- _Required action_
Among the entries below, find the lines with the word "tape" and return them.

-- Opening Marker --

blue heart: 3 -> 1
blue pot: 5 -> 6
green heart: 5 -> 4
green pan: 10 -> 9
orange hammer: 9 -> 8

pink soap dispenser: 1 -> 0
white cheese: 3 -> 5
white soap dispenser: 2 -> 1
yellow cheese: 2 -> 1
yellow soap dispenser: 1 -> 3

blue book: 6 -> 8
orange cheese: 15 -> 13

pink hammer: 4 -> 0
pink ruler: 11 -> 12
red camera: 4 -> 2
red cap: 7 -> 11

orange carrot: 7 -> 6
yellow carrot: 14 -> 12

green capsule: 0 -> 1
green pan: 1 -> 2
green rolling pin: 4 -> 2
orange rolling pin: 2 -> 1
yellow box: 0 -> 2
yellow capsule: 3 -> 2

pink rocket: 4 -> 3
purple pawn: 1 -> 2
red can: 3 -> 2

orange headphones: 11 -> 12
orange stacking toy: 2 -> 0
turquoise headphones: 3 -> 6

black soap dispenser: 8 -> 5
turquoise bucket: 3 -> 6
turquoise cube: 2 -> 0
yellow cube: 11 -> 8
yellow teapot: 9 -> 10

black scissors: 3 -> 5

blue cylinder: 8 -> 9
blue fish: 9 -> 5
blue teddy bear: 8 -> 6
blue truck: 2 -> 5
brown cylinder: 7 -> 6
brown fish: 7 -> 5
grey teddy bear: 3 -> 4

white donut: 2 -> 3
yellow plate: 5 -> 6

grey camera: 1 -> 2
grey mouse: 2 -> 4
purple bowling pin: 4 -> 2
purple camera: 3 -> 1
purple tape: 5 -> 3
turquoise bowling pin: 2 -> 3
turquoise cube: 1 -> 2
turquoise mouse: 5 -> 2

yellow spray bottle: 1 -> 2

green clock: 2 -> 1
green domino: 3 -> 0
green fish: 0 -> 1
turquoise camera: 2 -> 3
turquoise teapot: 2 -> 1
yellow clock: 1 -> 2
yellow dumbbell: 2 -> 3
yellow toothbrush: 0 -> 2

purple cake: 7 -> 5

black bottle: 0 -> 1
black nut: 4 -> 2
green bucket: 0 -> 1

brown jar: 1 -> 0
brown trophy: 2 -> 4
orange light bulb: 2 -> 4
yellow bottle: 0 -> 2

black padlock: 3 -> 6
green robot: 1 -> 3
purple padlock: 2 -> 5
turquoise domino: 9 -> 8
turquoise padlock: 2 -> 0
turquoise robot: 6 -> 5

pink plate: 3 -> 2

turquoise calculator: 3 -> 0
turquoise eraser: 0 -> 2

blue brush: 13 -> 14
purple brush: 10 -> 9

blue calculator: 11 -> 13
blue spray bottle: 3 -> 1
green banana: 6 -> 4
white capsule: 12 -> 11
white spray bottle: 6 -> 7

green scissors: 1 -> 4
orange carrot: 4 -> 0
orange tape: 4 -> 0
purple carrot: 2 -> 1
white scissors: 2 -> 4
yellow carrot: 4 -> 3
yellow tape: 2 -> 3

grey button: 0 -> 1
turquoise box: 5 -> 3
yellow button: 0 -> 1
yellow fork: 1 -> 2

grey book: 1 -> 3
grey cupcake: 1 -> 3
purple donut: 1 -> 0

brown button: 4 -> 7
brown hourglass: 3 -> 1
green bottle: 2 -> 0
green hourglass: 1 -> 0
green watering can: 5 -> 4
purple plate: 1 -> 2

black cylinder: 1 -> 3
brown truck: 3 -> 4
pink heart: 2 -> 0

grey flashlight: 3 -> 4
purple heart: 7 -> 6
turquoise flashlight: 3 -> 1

-- Closing Marker --

- _Exercise output_
purple tape: 5 -> 3
orange tape: 4 -> 0
yellow tape: 2 -> 3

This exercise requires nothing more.